- **WHAT YOU WILL DO**
Each entry below is to be returned exactly, with any pictures left out.

[SOURCE RECORDS Boundary: Start]

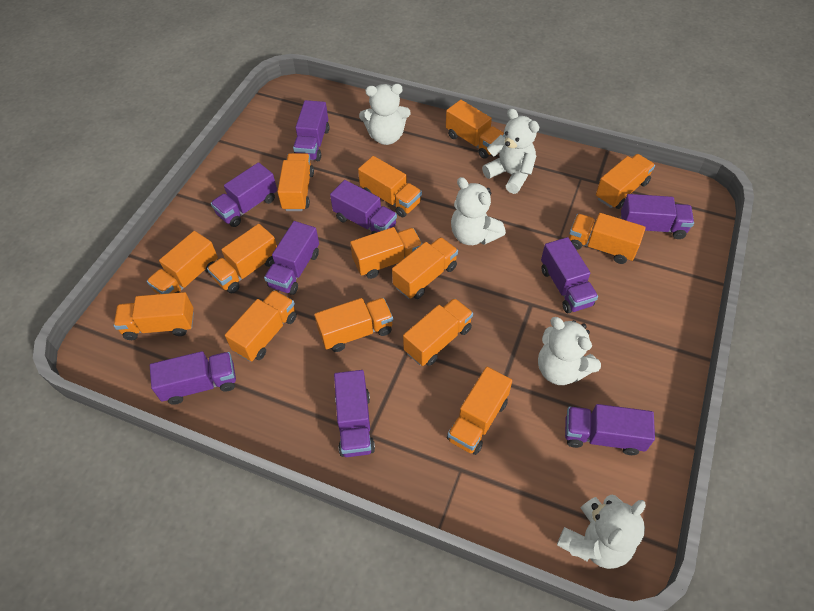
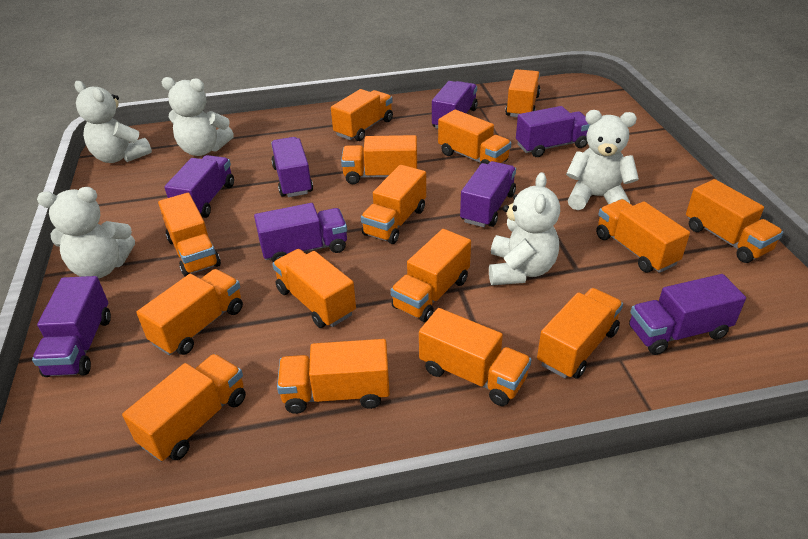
orange truck: 14 -> 15
purple truck: 9 -> 8

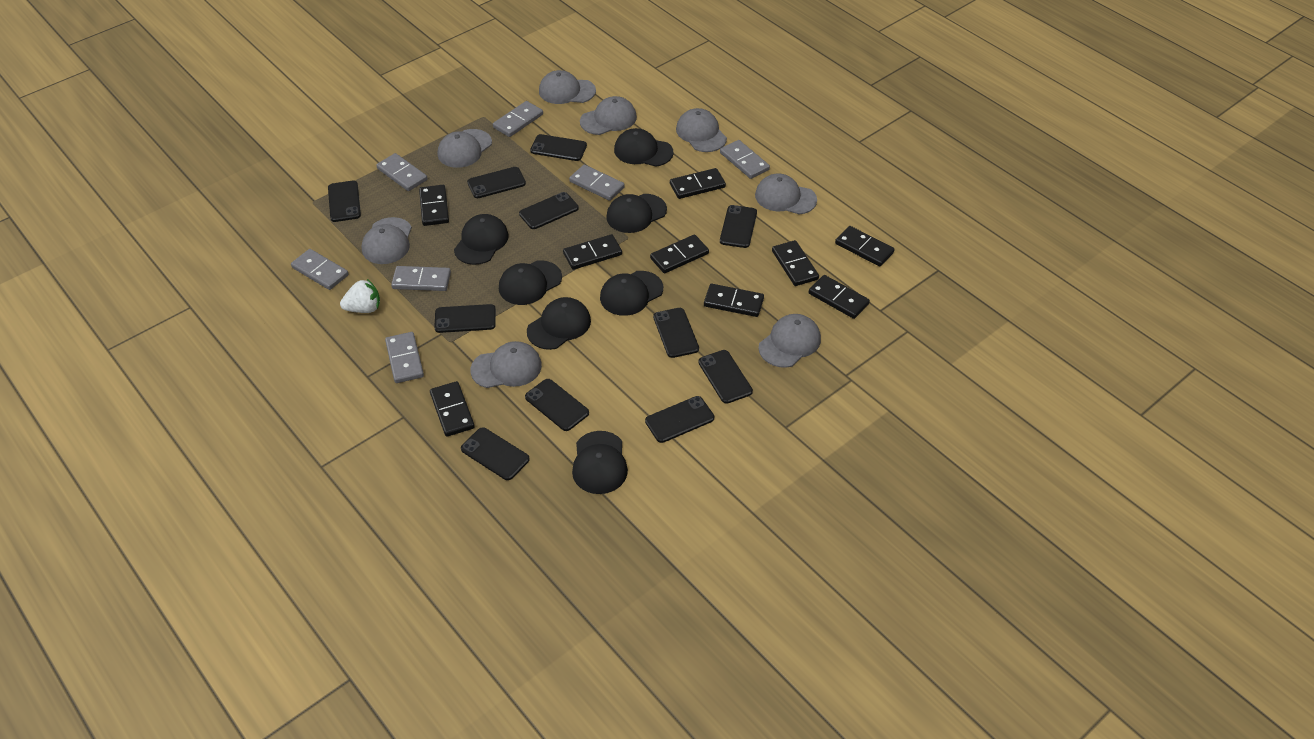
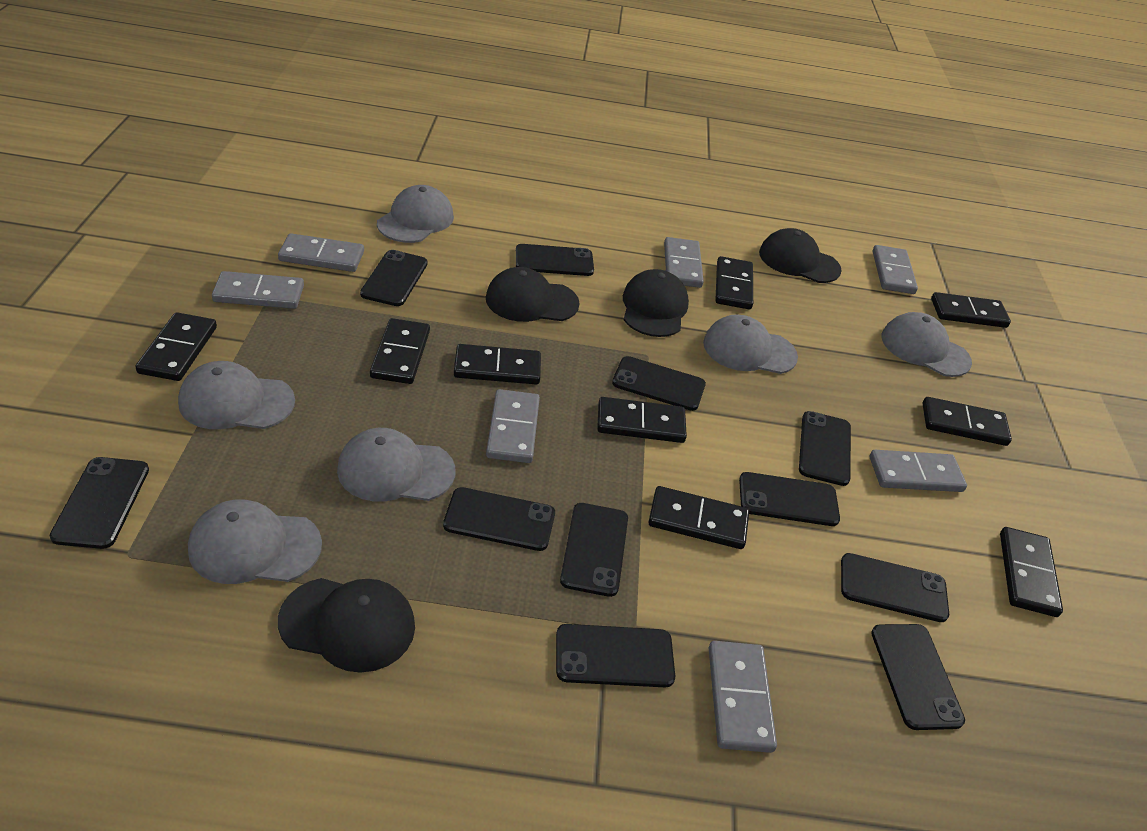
black cap: 7 -> 4
grey cap: 8 -> 6
white strawberry: 1 -> 0

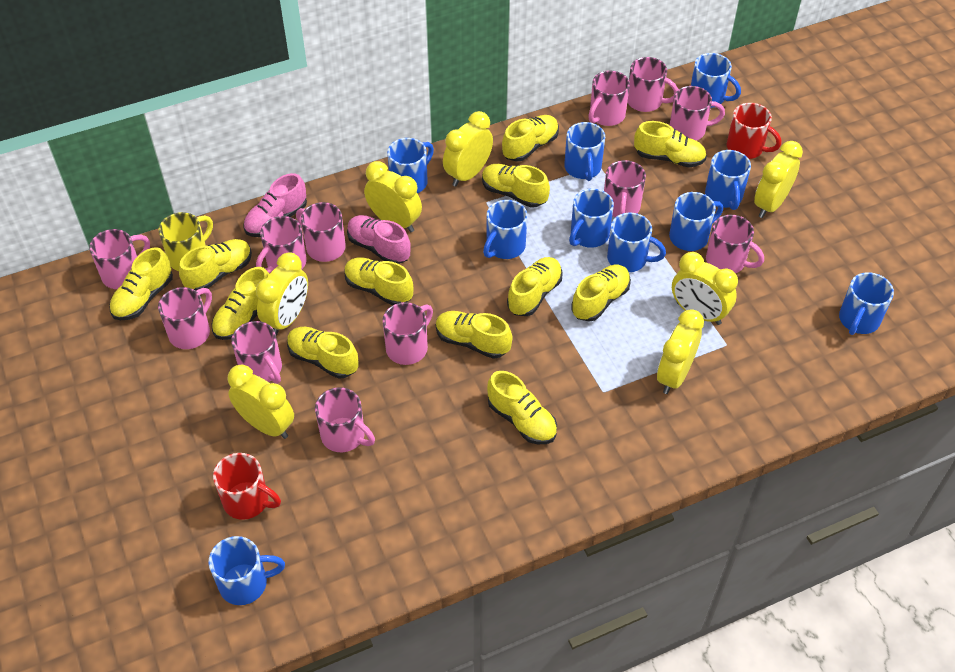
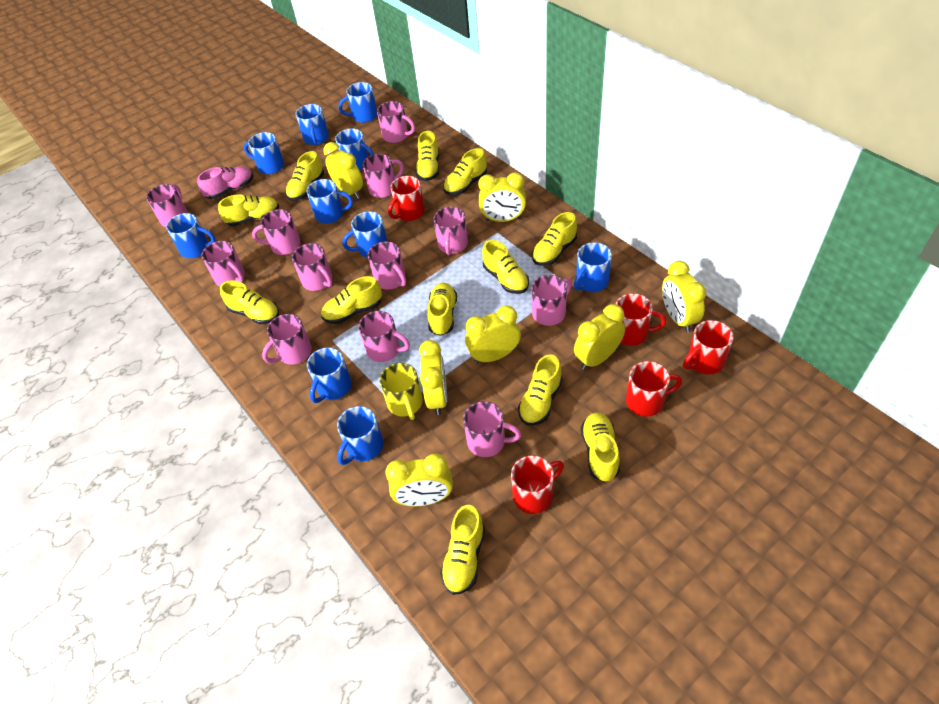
pink shoe: 2 -> 1
red mug: 2 -> 5

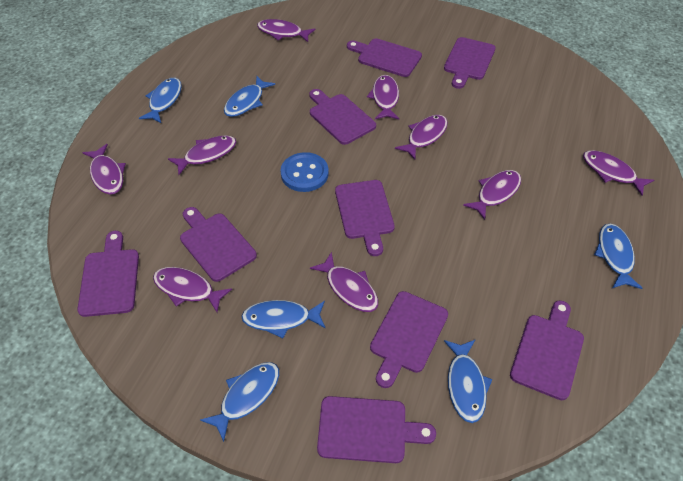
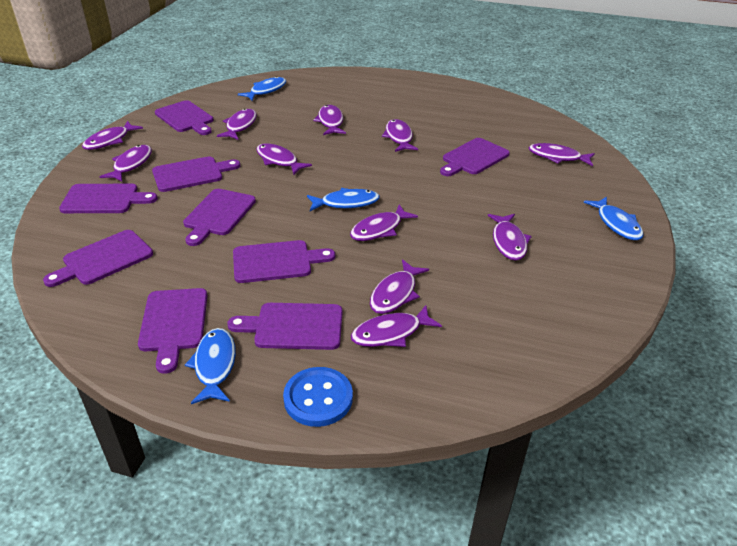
blue fish: 6 -> 4
purple fish: 9 -> 11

[SOURCE RECORDS Boundary: End]

- **WRITTEN SOLUTION**
orange truck: 14 -> 15
purple truck: 9 -> 8

black cap: 7 -> 4
grey cap: 8 -> 6
white strawberry: 1 -> 0

pink shoe: 2 -> 1
red mug: 2 -> 5

blue fish: 6 -> 4
purple fish: 9 -> 11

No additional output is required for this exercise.